### EXERCISE OBJECTIVE:
Once the line containing "blue hexagon: moved 10 px right, 24 px up" is found in the entries below, restate it and each following line word for word, stopping after the line containing "cyan pentagon: moved".

### PROVIDED DATA:
=== Section Start ===

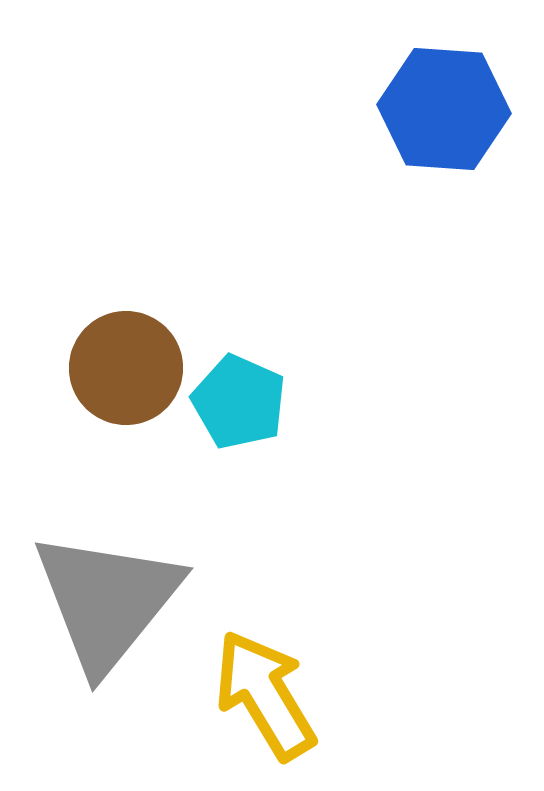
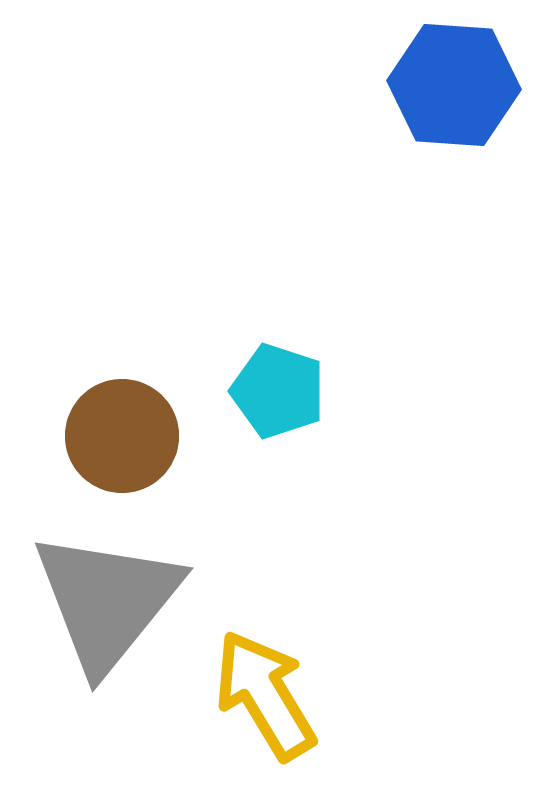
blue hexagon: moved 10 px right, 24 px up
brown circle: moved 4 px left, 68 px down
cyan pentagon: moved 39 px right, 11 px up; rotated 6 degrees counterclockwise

=== Section End ===
=== Section Start ===

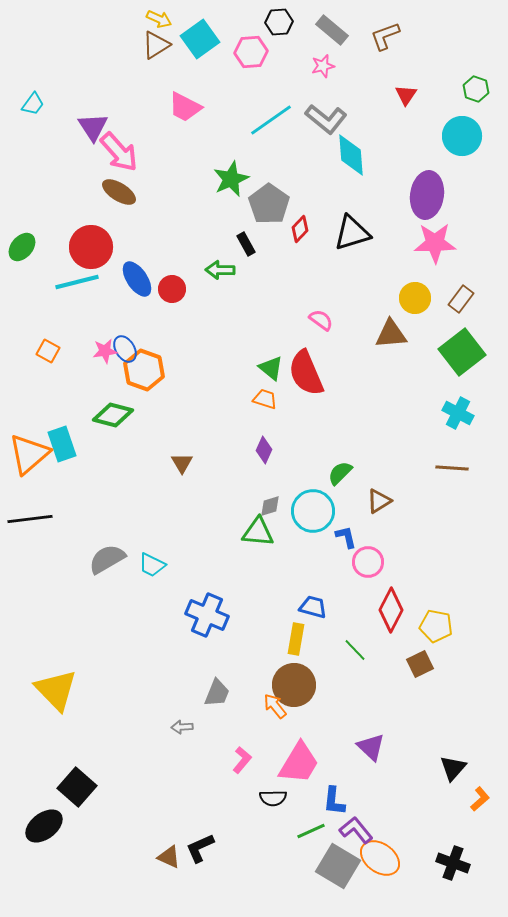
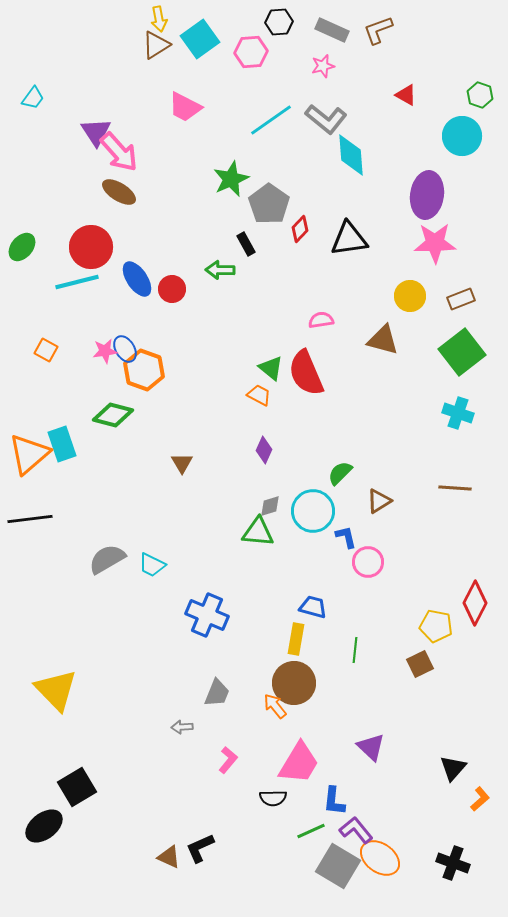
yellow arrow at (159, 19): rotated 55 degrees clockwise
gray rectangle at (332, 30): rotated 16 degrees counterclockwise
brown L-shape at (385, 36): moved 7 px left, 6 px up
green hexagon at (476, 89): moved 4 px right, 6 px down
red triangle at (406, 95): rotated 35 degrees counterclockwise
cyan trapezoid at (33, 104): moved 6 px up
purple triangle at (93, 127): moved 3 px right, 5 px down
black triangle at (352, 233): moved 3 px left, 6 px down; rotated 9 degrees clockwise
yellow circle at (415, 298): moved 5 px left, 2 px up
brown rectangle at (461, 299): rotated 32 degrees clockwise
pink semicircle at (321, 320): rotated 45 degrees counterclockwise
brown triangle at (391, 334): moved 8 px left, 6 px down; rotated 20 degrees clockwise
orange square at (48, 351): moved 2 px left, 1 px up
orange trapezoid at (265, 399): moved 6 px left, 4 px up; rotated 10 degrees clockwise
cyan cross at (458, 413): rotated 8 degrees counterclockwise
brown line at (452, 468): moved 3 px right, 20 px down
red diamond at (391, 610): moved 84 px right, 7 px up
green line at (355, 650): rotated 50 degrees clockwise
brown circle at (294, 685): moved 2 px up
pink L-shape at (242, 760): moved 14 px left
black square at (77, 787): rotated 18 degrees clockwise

=== Section End ===
=== Section Start ===

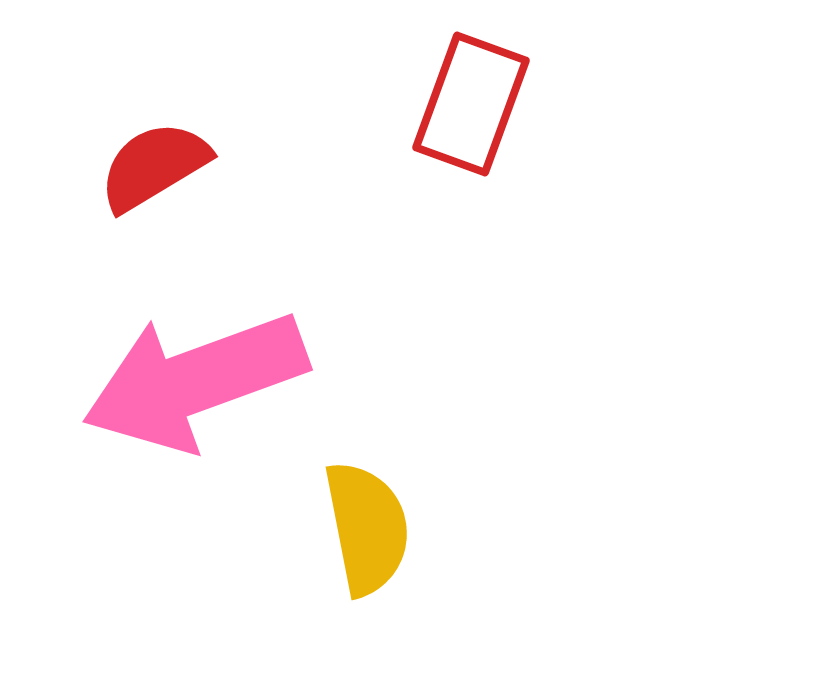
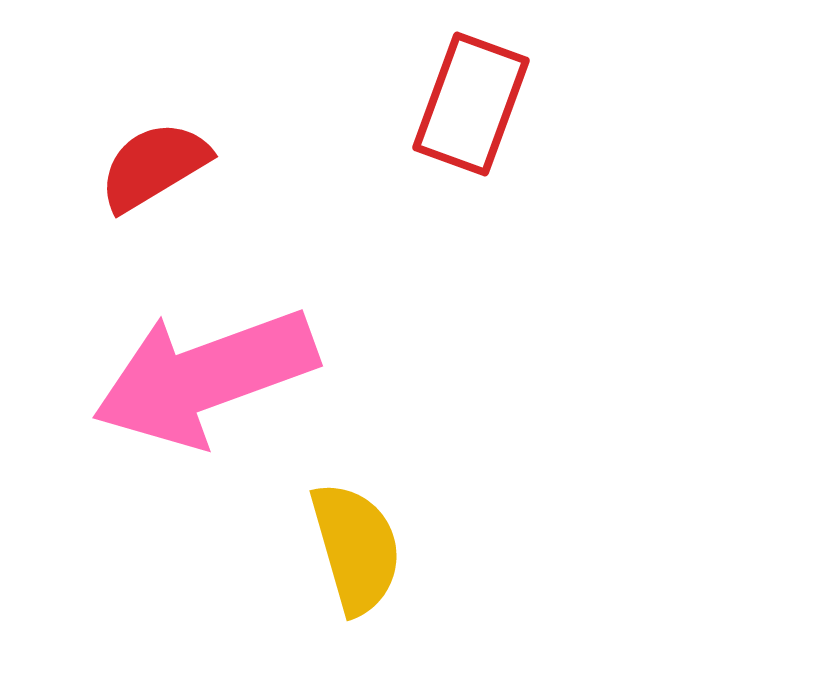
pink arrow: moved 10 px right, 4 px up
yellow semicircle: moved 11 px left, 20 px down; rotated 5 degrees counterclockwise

=== Section End ===

### OUTPUT OF THE EXERCISE:
blue hexagon: moved 10 px right, 24 px up
brown circle: moved 4 px left, 68 px down
cyan pentagon: moved 39 px right, 11 px up; rotated 6 degrees counterclockwise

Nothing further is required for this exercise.